_Work instruction_.
Using the records below, count the lines containing "candle" and give only the total.

_Records provided_.
....

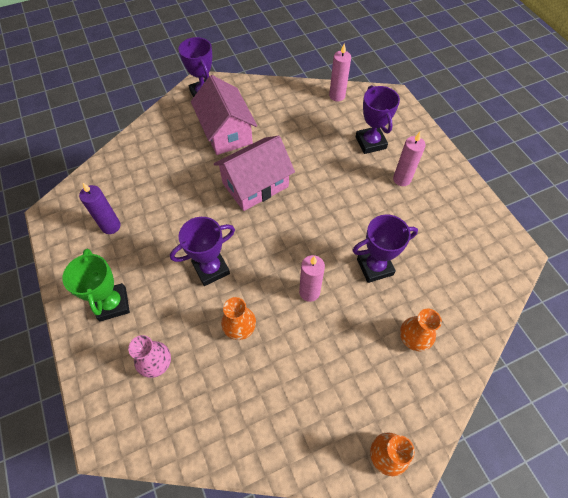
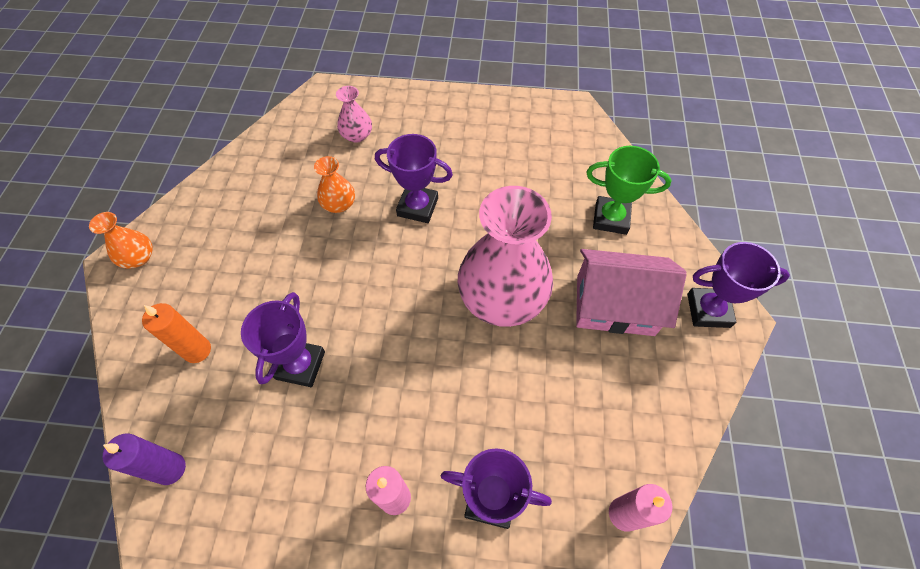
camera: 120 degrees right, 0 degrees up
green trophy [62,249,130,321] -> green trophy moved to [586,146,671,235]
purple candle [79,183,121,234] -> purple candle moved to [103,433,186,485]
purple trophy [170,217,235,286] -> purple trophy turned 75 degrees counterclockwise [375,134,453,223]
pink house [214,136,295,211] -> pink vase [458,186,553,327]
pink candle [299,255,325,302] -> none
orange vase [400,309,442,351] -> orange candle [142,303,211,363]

....

_Answer box_.
3